Format the entries from the first line through the line containing "50: (514, 727)", inclusive, as a JSON array of strings with one string per line. Omit blank lines.
## START SUPPLIED RECORDS
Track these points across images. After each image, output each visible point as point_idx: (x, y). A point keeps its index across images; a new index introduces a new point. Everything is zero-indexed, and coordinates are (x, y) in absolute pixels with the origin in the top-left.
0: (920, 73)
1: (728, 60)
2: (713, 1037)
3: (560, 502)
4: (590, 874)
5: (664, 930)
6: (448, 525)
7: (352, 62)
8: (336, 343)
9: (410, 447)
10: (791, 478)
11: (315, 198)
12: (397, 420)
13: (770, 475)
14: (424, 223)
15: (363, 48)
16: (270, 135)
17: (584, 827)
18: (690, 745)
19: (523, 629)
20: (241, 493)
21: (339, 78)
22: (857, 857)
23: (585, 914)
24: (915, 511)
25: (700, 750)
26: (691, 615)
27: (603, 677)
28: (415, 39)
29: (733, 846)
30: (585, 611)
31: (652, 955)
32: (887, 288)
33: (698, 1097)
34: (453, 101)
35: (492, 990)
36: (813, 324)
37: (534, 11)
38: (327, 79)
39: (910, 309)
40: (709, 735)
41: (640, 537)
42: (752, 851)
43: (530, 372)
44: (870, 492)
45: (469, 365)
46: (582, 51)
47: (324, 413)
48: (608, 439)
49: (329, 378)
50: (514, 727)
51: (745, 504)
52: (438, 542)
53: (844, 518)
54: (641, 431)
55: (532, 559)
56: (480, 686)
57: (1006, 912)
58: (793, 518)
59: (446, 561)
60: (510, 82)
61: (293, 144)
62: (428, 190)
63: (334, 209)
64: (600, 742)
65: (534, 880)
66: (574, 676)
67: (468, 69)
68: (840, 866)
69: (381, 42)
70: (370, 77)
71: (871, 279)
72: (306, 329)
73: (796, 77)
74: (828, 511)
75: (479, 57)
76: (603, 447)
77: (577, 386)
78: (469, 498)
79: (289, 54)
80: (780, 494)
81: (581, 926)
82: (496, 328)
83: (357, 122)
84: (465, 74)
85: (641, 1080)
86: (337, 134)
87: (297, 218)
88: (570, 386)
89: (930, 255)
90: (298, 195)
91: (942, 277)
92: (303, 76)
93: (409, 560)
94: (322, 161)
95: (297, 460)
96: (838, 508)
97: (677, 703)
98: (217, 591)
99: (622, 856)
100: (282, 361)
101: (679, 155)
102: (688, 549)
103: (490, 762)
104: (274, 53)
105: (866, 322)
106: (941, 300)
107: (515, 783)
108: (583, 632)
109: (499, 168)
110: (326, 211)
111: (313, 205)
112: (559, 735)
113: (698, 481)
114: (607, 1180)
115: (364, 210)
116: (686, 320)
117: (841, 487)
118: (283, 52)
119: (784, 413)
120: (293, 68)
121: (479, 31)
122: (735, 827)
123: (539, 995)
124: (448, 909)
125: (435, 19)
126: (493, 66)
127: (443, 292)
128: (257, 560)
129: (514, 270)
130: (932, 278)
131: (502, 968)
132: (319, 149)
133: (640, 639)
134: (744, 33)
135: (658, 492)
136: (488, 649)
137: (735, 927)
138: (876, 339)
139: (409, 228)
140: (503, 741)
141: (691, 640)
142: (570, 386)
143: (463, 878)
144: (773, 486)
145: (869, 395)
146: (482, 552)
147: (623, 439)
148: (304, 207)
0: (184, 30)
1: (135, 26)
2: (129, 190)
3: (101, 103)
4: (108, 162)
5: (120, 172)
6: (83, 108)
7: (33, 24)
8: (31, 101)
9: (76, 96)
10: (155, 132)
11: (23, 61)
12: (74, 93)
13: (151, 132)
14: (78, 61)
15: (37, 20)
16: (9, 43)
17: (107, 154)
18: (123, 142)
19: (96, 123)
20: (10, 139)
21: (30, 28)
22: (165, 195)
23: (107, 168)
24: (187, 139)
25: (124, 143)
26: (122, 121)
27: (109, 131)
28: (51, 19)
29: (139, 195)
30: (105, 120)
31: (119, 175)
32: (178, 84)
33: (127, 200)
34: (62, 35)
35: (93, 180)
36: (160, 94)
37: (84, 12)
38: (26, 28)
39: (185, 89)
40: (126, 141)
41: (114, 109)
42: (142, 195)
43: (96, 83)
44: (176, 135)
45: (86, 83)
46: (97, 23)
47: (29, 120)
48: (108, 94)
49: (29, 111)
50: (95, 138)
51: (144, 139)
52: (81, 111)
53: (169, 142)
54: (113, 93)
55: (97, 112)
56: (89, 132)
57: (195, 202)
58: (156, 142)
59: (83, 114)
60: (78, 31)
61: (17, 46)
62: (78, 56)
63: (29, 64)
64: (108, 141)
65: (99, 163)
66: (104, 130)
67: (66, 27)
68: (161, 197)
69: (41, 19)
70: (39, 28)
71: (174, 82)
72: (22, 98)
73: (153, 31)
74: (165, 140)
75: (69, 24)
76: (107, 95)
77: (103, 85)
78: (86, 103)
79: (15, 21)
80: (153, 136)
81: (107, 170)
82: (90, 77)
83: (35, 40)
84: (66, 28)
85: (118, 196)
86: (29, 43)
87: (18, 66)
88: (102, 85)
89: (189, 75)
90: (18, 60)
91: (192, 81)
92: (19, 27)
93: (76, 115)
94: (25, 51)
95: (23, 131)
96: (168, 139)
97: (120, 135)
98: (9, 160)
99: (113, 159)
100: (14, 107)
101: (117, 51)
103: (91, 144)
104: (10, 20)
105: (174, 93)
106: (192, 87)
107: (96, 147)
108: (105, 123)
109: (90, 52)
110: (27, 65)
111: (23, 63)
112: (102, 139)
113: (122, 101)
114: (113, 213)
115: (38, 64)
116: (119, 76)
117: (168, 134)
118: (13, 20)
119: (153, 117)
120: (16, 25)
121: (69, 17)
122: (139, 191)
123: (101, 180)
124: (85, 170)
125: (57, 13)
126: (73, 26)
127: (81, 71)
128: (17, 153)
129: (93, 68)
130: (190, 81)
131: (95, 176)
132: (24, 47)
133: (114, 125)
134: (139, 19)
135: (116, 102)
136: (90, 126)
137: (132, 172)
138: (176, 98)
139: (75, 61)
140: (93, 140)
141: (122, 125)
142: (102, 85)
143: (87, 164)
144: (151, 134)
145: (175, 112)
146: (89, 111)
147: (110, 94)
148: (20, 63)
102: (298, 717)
## END SUPPLIED RECORDS
**FULL RESPONSE:**
[
  "Track these points across images. After each image, output each visible point as point_idx: (x, y). A point keeps its index across images; a new index introduces a new point. Everything is zero-indexed, and coordinates are (x, y) in absolute pixels with the origin in the top-left.",
  "0: (920, 73)",
  "1: (728, 60)",
  "2: (713, 1037)",
  "3: (560, 502)",
  "4: (590, 874)",
  "5: (664, 930)",
  "6: (448, 525)",
  "7: (352, 62)",
  "8: (336, 343)",
  "9: (410, 447)",
  "10: (791, 478)",
  "11: (315, 198)",
  "12: (397, 420)",
  "13: (770, 475)",
  "14: (424, 223)",
  "15: (363, 48)",
  "16: (270, 135)",
  "17: (584, 827)",
  "18: (690, 745)",
  "19: (523, 629)",
  "20: (241, 493)",
  "21: (339, 78)",
  "22: (857, 857)",
  "23: (585, 914)",
  "24: (915, 511)",
  "25: (700, 750)",
  "26: (691, 615)",
  "27: (603, 677)",
  "28: (415, 39)",
  "29: (733, 846)",
  "30: (585, 611)",
  "31: (652, 955)",
  "32: (887, 288)",
  "33: (698, 1097)",
  "34: (453, 101)",
  "35: (492, 990)",
  "36: (813, 324)",
  "37: (534, 11)",
  "38: (327, 79)",
  "39: (910, 309)",
  "40: (709, 735)",
  "41: (640, 537)",
  "42: (752, 851)",
  "43: (530, 372)",
  "44: (870, 492)",
  "45: (469, 365)",
  "46: (582, 51)",
  "47: (324, 413)",
  "48: (608, 439)",
  "49: (329, 378)",
  "50: (514, 727)"
]